Coordinate-based object records:

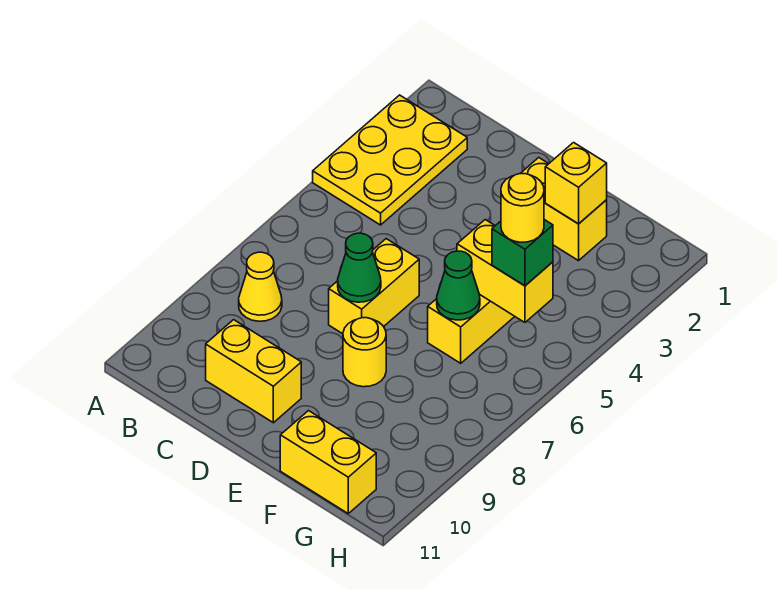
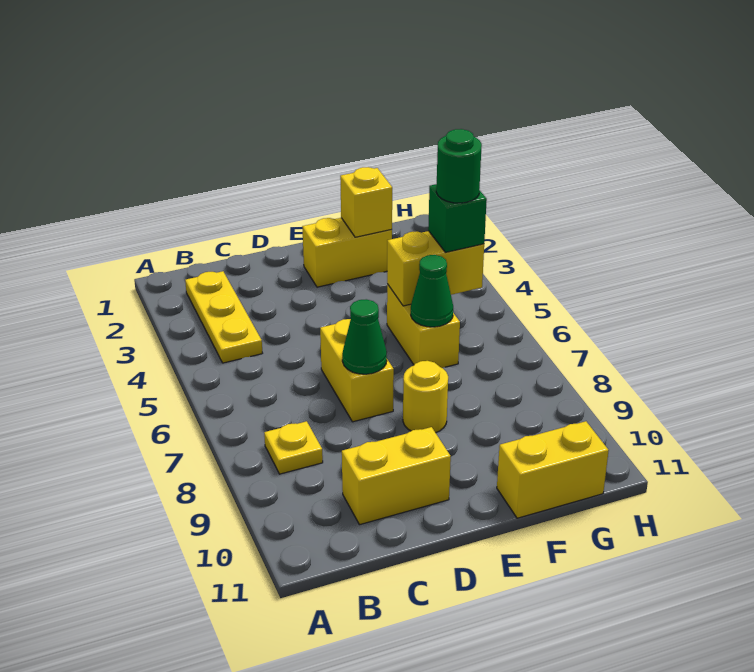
yellow plate A2:B4 level 1 -> yellow plate B2:B4 level 1
yellow cone B8 level 1 -> yellow plate B8 level 1
yellow round brick G5 level 4 -> green round brick G5 level 4

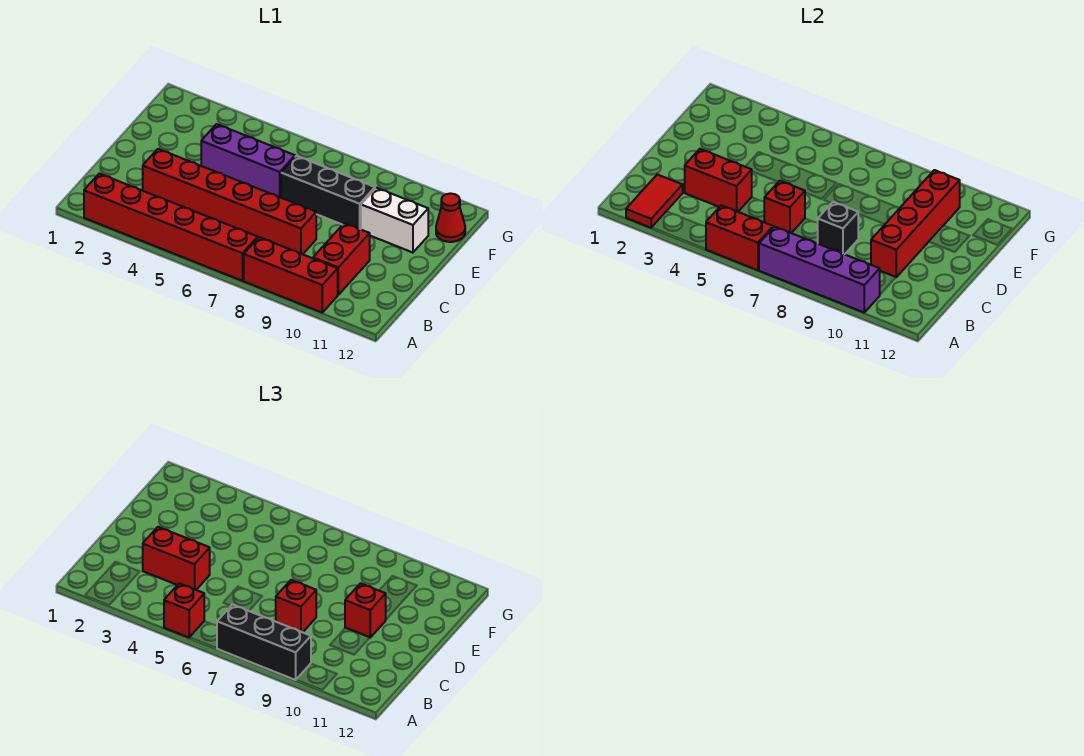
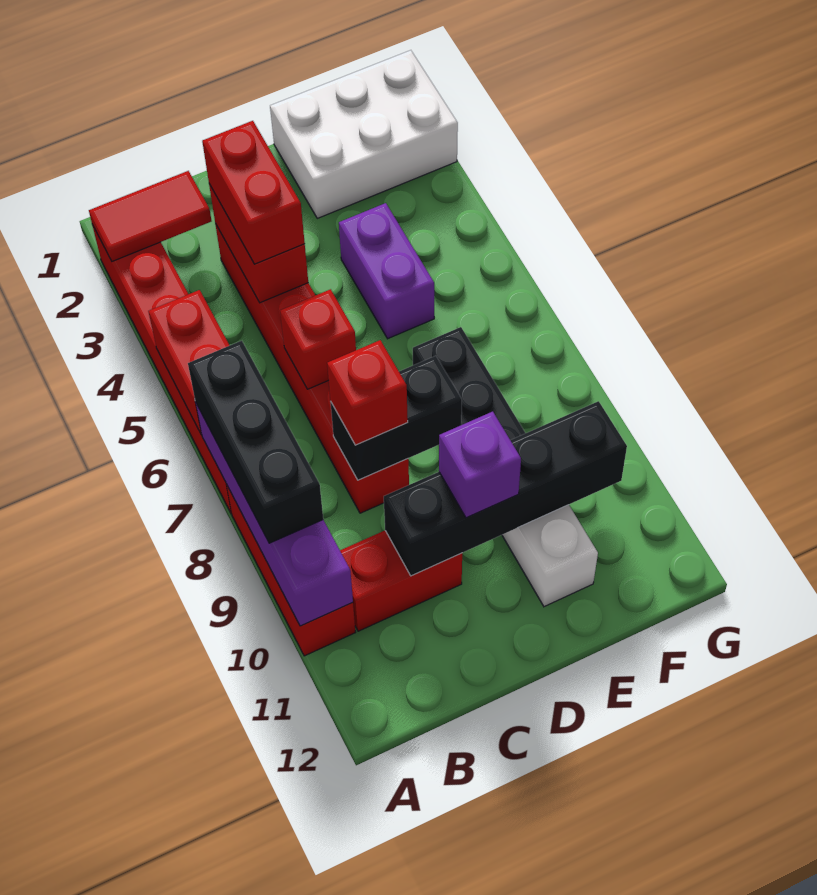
red brick A5 level 3 -> none
black brick C8 level 2 -> black brick C8:D8 level 2
red brick C10:F10 level 2 -> black brick C10:F10 level 2
red brick D10 level 3 -> purple brick D10 level 3
none -> white brick E1:G2 level 1
purple brick E4:E6 level 1 -> purple brick E4:E5 level 1
red cone F12 level 1 -> none

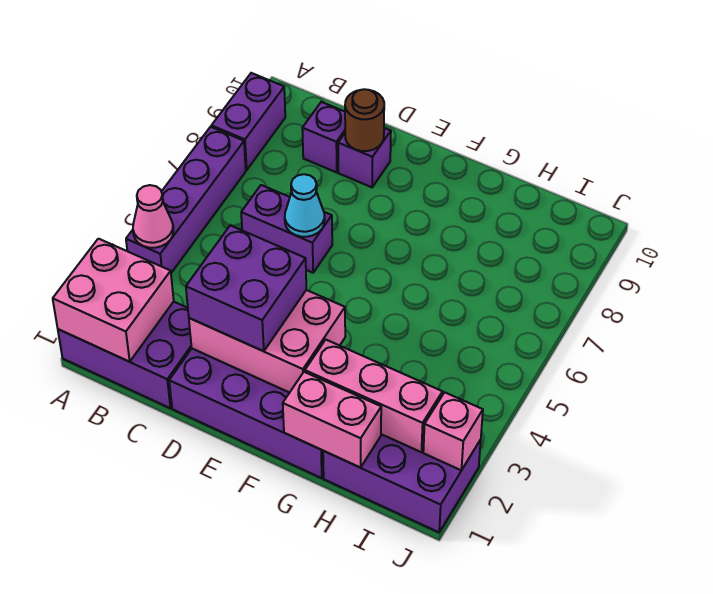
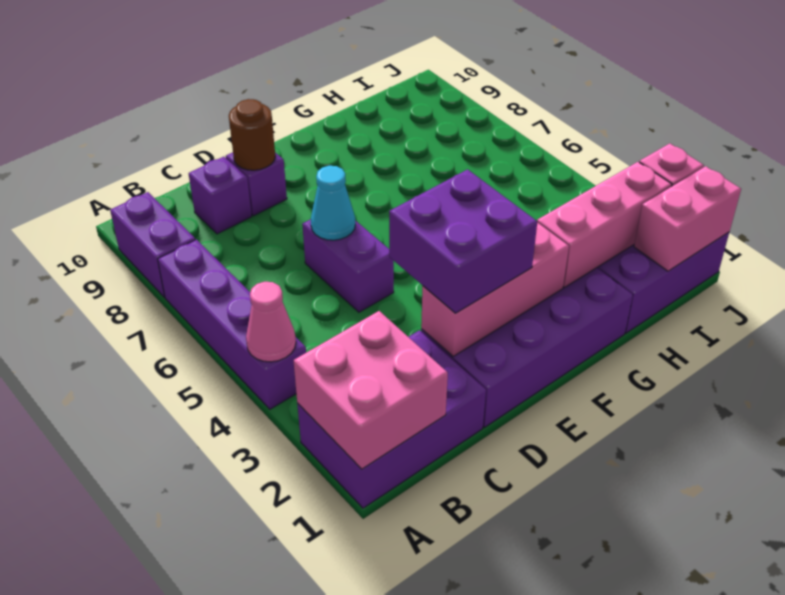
purple brick C6:D6 level 1 -> purple brick D5:D6 level 1
pink brick D2:F3 level 2 -> pink brick D2:F2 level 2
pink brick G1:H1 level 2 -> pink brick I1:J1 level 2

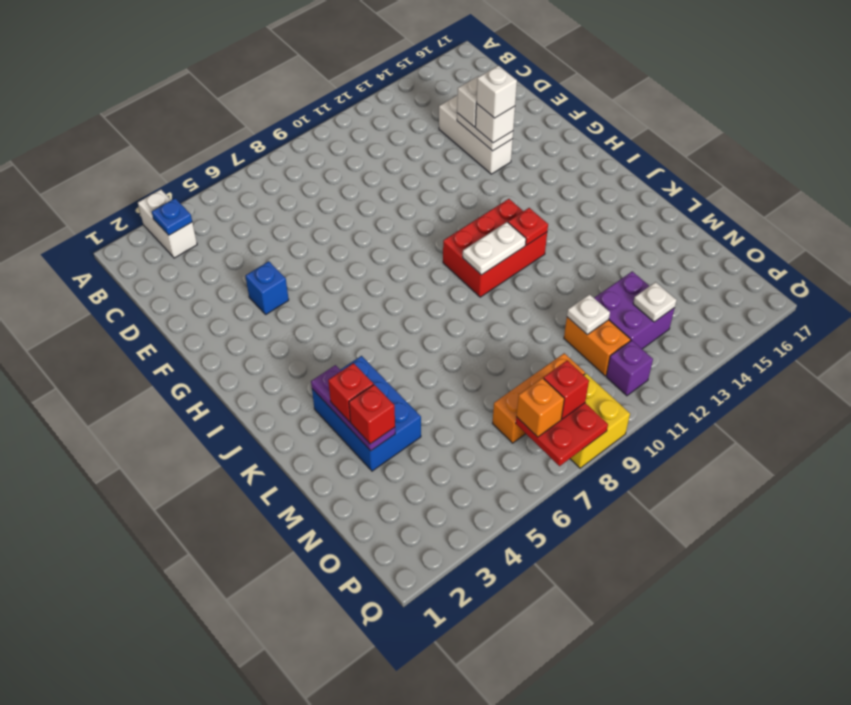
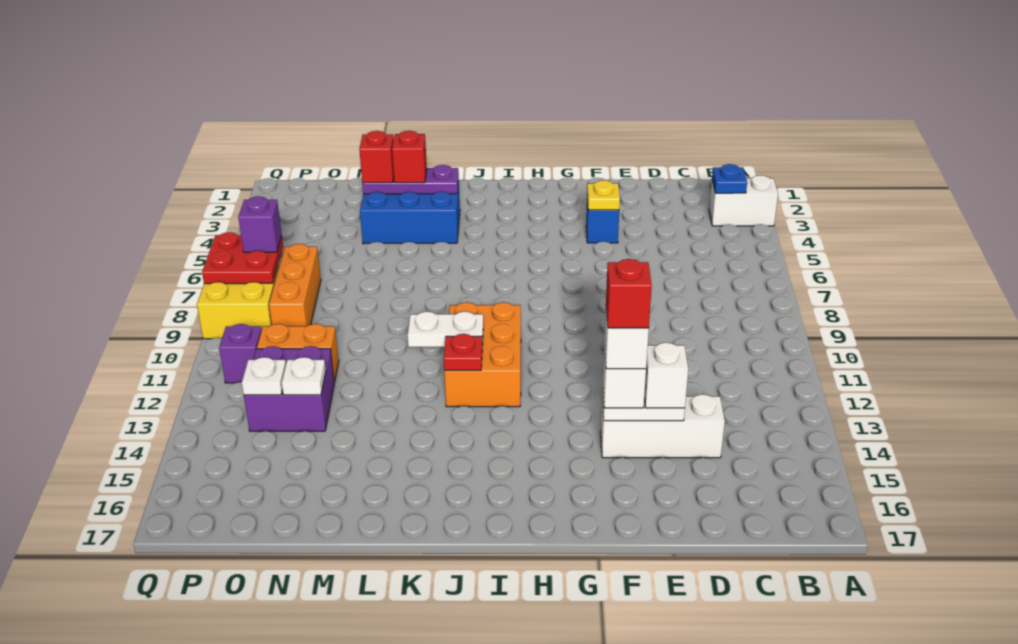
none -> yellow plate F4 level 2
red brick I10:J12 level 1 -> orange brick I10:J12 level 1
white plate J10:J11 level 2 -> white plate J11:K11 level 2
white plate N11 level 2 -> white plate N13 level 2
orange brick P7 level 3 -> purple brick P7 level 3
red brick P8 level 3 -> red brick F14 level 5

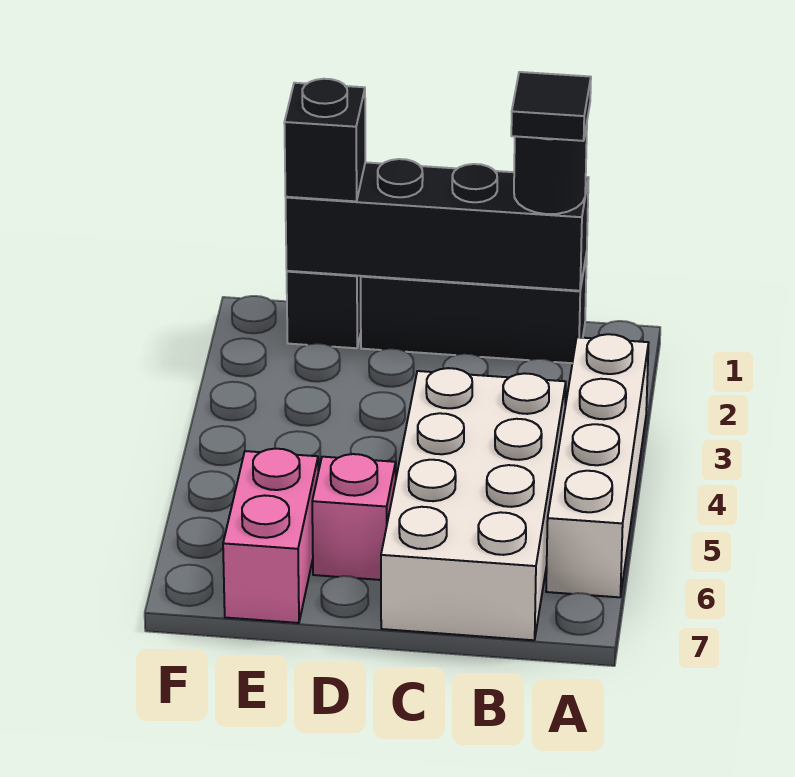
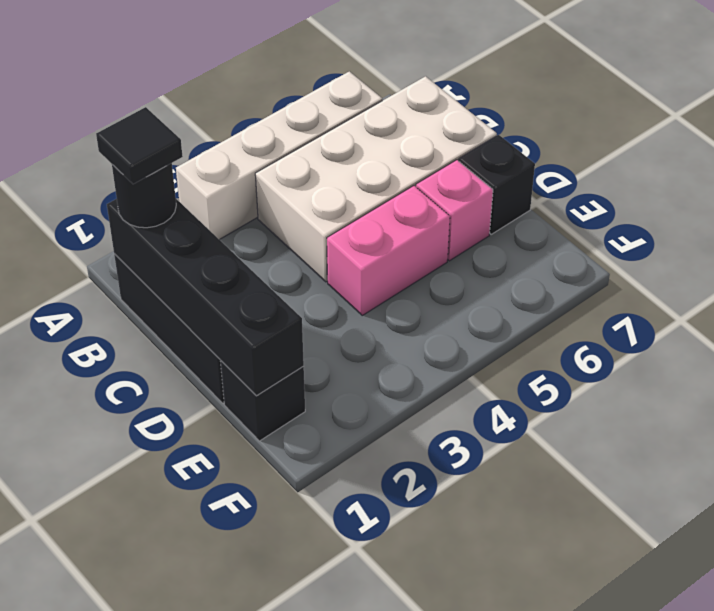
black brick E1 level 3 -> black brick D7 level 1
pink brick E6:E7 level 1 -> pink brick D4:D5 level 1

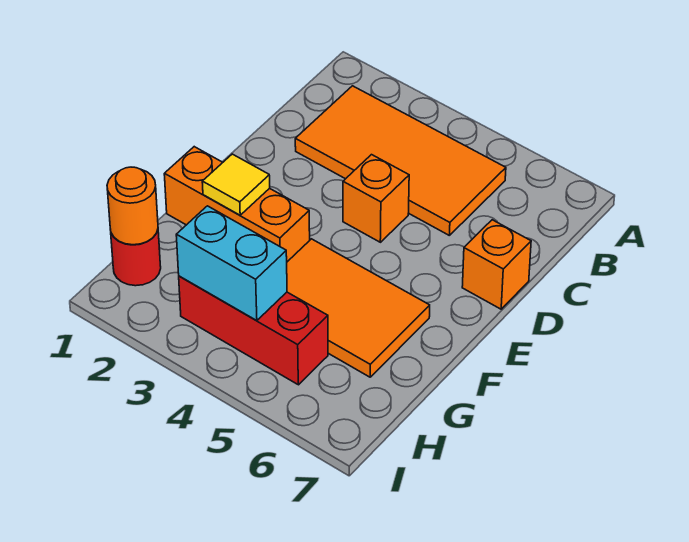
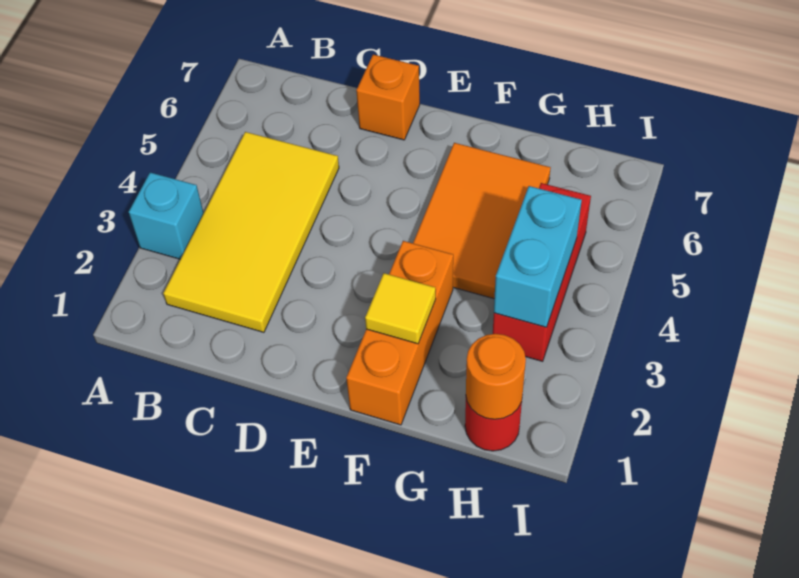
none -> cyan brick A3 level 1
orange tile B2:C5 level 1 -> yellow tile B2:C5 level 1
orange brick D4 level 1 -> none

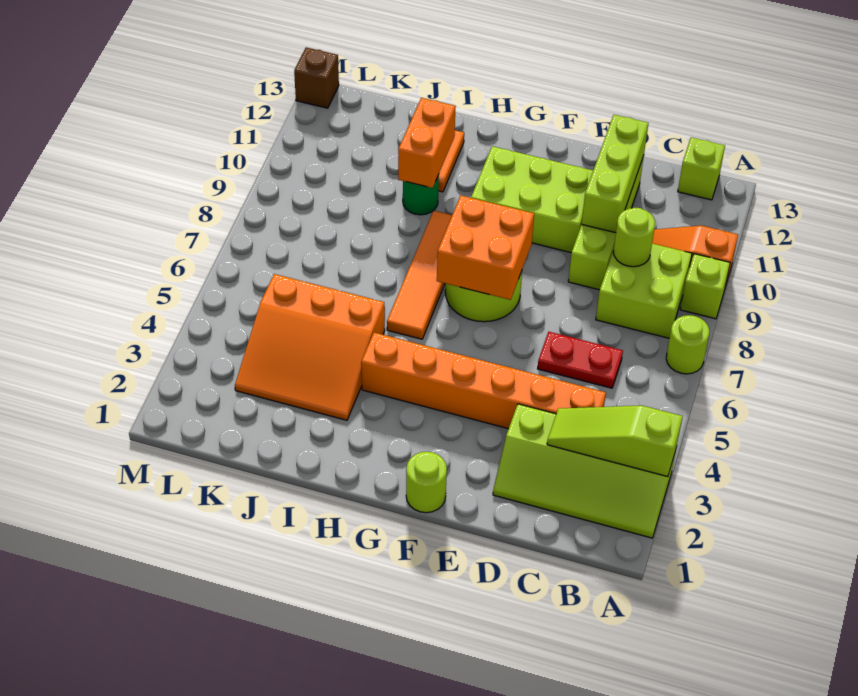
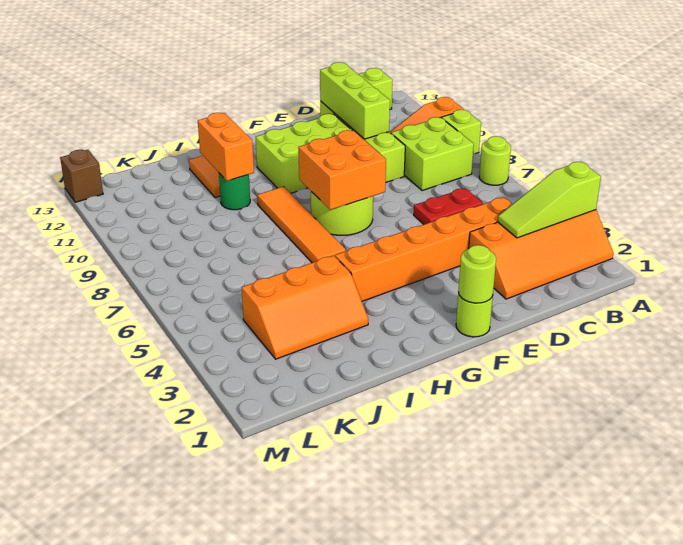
lime slope A2:D3 level 1 top 3 -> orange slope A2:D3 level 1 top 3
lime round brick C9 level 2 -> lime round brick F1 level 2
orange slope I3:K5 level 1 top 5 -> orange slope I3:K4 level 1 top 4

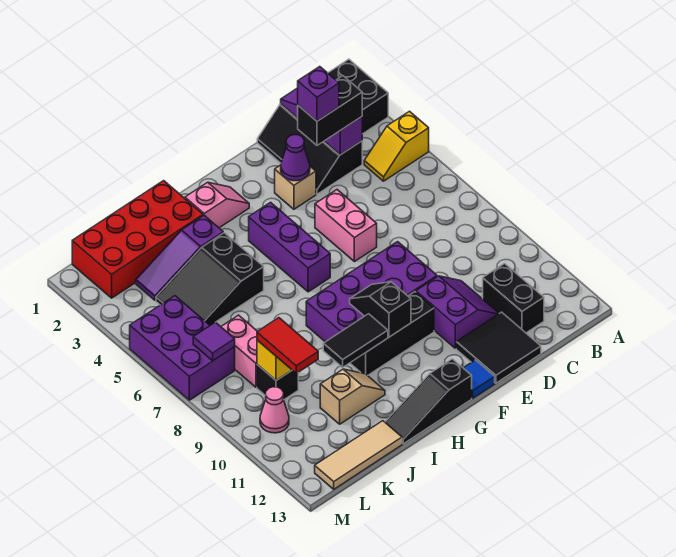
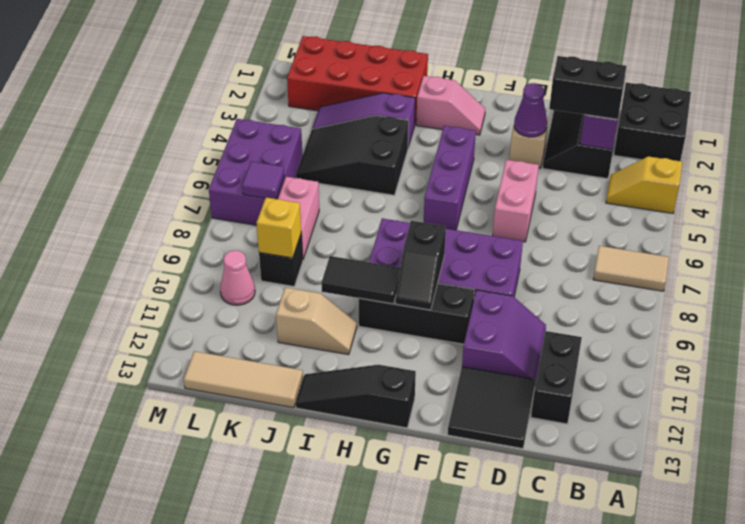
none -> tan tile A7:B7 level 1
purple brick D3 level 4 -> none
blue tile F13 level 1 -> none
black slope G9:G10 level 2 top 10 -> black slope G9:G10 level 2 top 9
red tile K9:K10 level 3 -> none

**Action item:** Without copying the pictures, transcribe the entries exactly.

**Exercise solution:**
yellow plate A2:B4 level 1 -> yellow plate B2:B4 level 1
yellow cone B8 level 1 -> yellow plate B8 level 1
yellow round brick G5 level 4 -> green round brick G5 level 4

red brick A5 level 3 -> none
black brick C8 level 2 -> black brick C8:D8 level 2
red brick C10:F10 level 2 -> black brick C10:F10 level 2
red brick D10 level 3 -> purple brick D10 level 3
none -> white brick E1:G2 level 1
purple brick E4:E6 level 1 -> purple brick E4:E5 level 1
red cone F12 level 1 -> none

purple brick C6:D6 level 1 -> purple brick D5:D6 level 1
pink brick D2:F3 level 2 -> pink brick D2:F2 level 2
pink brick G1:H1 level 2 -> pink brick I1:J1 level 2

none -> yellow plate F4 level 2
red brick I10:J12 level 1 -> orange brick I10:J12 level 1
white plate J10:J11 level 2 -> white plate J11:K11 level 2
white plate N11 level 2 -> white plate N13 level 2
orange brick P7 level 3 -> purple brick P7 level 3
red brick P8 level 3 -> red brick F14 level 5

black brick E1 level 3 -> black brick D7 level 1
pink brick E6:E7 level 1 -> pink brick D4:D5 level 1

none -> cyan brick A3 level 1
orange tile B2:C5 level 1 -> yellow tile B2:C5 level 1
orange brick D4 level 1 -> none

lime slope A2:D3 level 1 top 3 -> orange slope A2:D3 level 1 top 3
lime round brick C9 level 2 -> lime round brick F1 level 2
orange slope I3:K5 level 1 top 5 -> orange slope I3:K4 level 1 top 4

none -> tan tile A7:B7 level 1
purple brick D3 level 4 -> none
blue tile F13 level 1 -> none
black slope G9:G10 level 2 top 10 -> black slope G9:G10 level 2 top 9
red tile K9:K10 level 3 -> none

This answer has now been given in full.